*** Opening Records to use ***
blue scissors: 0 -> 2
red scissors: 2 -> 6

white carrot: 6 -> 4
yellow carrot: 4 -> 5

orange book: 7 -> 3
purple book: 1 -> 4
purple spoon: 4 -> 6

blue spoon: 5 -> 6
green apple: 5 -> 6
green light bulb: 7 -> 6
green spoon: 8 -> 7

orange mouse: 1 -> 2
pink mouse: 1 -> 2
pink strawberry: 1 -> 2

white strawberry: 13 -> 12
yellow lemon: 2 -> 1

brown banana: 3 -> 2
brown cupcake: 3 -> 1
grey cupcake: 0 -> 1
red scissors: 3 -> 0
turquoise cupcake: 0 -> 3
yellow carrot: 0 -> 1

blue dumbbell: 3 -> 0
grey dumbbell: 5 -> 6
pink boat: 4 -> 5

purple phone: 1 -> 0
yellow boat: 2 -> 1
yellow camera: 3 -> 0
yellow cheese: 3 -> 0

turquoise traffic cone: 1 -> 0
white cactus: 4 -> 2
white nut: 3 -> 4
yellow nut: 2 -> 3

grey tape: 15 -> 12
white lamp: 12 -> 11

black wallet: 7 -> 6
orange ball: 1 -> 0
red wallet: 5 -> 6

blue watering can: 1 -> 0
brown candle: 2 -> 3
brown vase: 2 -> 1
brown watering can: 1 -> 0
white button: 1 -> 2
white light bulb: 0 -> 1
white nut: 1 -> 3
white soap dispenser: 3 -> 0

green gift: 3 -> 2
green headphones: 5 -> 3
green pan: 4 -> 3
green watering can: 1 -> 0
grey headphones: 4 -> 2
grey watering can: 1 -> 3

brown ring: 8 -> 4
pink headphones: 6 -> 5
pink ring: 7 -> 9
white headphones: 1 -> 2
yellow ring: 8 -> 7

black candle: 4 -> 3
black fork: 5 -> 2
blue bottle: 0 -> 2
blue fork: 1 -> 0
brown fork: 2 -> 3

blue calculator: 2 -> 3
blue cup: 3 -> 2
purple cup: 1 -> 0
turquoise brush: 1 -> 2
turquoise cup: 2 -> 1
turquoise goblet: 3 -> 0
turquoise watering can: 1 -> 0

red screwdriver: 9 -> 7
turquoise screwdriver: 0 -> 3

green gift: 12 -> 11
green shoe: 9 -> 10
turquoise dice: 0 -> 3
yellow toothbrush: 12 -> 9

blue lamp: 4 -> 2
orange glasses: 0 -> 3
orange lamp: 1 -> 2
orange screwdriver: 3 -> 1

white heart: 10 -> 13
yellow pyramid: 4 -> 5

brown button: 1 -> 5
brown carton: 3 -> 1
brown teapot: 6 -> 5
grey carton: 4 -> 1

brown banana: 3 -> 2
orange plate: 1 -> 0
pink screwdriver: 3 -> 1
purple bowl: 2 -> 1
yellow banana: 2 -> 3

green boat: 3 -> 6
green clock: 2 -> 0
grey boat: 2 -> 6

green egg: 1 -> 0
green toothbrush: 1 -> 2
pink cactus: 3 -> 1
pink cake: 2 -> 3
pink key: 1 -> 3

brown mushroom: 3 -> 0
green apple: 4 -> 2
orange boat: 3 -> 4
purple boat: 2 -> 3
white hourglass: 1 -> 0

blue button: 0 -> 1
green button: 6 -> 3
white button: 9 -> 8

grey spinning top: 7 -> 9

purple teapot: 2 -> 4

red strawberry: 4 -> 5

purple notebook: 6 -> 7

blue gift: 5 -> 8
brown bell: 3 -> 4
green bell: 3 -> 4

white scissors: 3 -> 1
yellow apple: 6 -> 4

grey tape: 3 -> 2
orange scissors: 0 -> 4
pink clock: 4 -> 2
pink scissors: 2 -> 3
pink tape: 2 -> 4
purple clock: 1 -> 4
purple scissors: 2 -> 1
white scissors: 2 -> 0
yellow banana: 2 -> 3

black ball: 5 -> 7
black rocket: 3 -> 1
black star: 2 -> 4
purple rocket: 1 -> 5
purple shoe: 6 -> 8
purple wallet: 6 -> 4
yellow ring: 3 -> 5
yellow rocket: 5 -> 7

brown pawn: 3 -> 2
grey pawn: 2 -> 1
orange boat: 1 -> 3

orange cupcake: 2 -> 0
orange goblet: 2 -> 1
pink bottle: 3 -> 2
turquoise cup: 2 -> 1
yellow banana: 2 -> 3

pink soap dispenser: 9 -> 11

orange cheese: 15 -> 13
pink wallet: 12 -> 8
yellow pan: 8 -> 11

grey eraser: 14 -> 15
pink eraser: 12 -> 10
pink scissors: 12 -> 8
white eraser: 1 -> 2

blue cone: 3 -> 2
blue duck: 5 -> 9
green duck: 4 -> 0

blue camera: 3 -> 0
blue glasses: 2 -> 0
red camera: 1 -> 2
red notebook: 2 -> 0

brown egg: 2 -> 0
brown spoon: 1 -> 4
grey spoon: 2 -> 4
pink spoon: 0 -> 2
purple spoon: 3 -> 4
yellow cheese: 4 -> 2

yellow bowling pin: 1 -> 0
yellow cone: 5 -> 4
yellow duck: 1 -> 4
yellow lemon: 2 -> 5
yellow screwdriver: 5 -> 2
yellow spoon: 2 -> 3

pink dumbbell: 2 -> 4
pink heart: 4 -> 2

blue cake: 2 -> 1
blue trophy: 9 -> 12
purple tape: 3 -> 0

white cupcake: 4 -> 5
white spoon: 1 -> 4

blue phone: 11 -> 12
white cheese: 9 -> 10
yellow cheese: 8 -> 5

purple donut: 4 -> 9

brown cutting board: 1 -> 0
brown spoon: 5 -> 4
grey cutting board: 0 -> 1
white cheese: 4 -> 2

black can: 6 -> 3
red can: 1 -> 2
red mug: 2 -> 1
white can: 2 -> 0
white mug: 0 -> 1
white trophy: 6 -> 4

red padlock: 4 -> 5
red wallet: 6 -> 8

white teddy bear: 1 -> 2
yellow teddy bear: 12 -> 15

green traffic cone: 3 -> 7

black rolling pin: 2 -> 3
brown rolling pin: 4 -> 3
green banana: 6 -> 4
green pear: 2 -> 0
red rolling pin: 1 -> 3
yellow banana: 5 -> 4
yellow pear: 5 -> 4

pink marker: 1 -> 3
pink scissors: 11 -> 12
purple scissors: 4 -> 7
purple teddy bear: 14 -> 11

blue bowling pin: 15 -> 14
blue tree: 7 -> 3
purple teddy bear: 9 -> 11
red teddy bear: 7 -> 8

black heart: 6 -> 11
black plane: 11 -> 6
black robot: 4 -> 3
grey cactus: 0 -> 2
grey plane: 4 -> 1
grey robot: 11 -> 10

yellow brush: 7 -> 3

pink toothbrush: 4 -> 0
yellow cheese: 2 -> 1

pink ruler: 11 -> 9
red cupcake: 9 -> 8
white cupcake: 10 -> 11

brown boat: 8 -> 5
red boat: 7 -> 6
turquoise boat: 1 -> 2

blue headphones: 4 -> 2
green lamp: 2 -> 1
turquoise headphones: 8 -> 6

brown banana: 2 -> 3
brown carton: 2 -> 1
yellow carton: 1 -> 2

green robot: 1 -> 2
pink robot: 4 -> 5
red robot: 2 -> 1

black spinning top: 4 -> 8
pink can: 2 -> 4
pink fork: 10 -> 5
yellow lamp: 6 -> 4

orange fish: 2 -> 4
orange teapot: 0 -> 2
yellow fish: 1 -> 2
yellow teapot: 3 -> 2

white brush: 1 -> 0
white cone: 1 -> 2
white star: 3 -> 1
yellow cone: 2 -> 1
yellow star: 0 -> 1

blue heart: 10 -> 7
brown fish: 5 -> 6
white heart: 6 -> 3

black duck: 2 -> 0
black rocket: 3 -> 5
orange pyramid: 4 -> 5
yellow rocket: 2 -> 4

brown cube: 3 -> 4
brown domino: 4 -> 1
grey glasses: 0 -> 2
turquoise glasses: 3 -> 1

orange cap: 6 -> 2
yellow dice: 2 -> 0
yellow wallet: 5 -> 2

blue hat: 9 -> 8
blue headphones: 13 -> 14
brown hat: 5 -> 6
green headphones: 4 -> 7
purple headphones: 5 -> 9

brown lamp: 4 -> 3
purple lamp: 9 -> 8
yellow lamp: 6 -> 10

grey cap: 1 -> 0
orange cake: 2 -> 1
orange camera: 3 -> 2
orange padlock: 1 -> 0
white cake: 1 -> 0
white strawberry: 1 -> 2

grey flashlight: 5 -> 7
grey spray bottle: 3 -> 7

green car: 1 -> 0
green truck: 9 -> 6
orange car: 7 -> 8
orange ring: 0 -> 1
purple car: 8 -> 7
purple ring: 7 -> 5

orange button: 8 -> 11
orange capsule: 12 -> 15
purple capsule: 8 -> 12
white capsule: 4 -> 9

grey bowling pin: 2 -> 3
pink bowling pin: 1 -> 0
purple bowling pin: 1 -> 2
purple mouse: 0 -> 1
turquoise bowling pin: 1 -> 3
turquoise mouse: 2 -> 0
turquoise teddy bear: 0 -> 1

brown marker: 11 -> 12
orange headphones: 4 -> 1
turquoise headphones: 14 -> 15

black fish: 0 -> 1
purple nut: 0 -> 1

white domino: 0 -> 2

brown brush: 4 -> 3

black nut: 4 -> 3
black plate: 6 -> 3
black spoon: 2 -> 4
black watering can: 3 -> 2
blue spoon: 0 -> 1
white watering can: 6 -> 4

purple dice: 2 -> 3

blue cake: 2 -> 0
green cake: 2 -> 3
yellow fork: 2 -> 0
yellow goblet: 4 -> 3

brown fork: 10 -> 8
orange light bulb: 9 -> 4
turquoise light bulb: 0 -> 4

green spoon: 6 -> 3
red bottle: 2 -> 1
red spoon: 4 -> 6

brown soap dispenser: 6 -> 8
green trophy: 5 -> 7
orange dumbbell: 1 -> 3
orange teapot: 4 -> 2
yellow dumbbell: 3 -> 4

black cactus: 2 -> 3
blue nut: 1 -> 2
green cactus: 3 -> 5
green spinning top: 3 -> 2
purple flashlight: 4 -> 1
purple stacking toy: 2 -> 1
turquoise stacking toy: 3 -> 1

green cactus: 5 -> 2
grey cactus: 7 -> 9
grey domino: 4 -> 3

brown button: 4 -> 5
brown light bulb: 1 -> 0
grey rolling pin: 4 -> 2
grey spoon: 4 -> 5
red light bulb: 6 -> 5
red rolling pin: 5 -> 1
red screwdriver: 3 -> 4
*** Closing Records to use ***
Directions for this task
Retype exactly the lines from the start of the entries through the one with "brown candle: 2 -> 3"; include both ends.

Output for this task
blue scissors: 0 -> 2
red scissors: 2 -> 6

white carrot: 6 -> 4
yellow carrot: 4 -> 5

orange book: 7 -> 3
purple book: 1 -> 4
purple spoon: 4 -> 6

blue spoon: 5 -> 6
green apple: 5 -> 6
green light bulb: 7 -> 6
green spoon: 8 -> 7

orange mouse: 1 -> 2
pink mouse: 1 -> 2
pink strawberry: 1 -> 2

white strawberry: 13 -> 12
yellow lemon: 2 -> 1

brown banana: 3 -> 2
brown cupcake: 3 -> 1
grey cupcake: 0 -> 1
red scissors: 3 -> 0
turquoise cupcake: 0 -> 3
yellow carrot: 0 -> 1

blue dumbbell: 3 -> 0
grey dumbbell: 5 -> 6
pink boat: 4 -> 5

purple phone: 1 -> 0
yellow boat: 2 -> 1
yellow camera: 3 -> 0
yellow cheese: 3 -> 0

turquoise traffic cone: 1 -> 0
white cactus: 4 -> 2
white nut: 3 -> 4
yellow nut: 2 -> 3

grey tape: 15 -> 12
white lamp: 12 -> 11

black wallet: 7 -> 6
orange ball: 1 -> 0
red wallet: 5 -> 6

blue watering can: 1 -> 0
brown candle: 2 -> 3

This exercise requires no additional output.